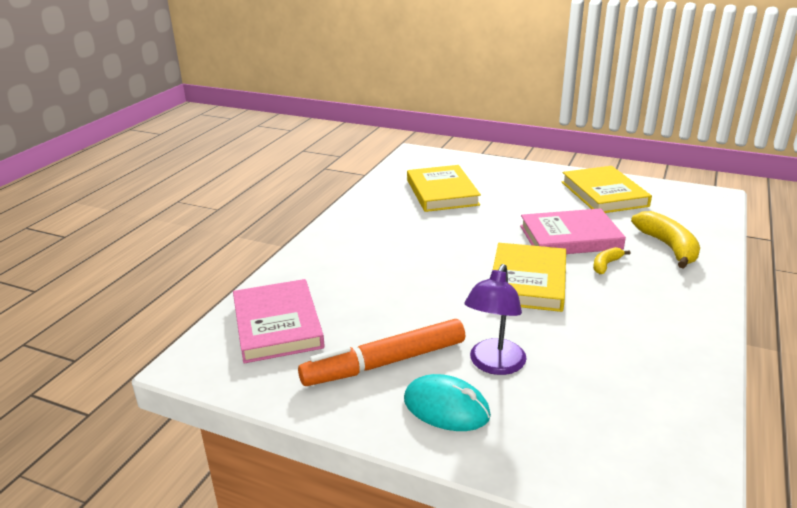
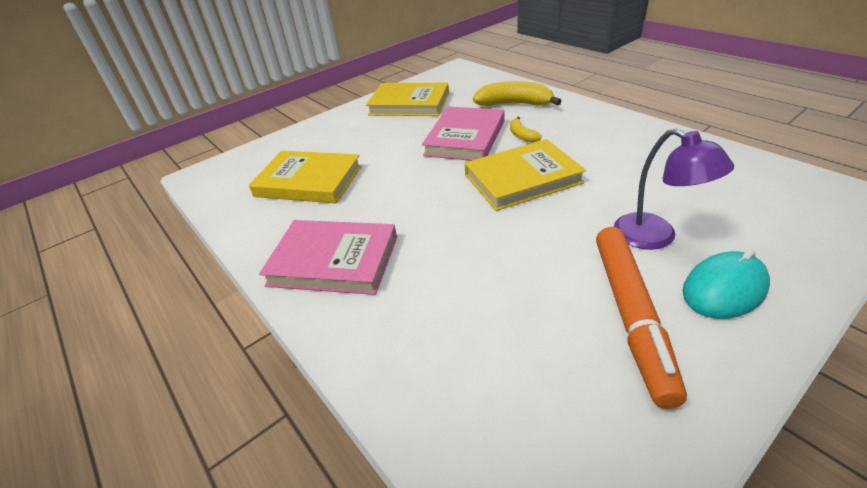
camera: 60 degrees left, 10 degrees up
pink book [233,279,325,363] -> pink book moved to [259,220,397,295]
yellow book [493,243,566,312] -> yellow book turned 60 degrees counterclockwise [464,139,586,211]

■ **What to produce**
Hand back the data exactly as it appears, with all pictures cut.

■ **Solution for this problem**
camera: 60 degrees left, 10 degrees up
pink book [233,279,325,363] -> pink book moved to [259,220,397,295]
yellow book [493,243,566,312] -> yellow book turned 60 degrees counterclockwise [464,139,586,211]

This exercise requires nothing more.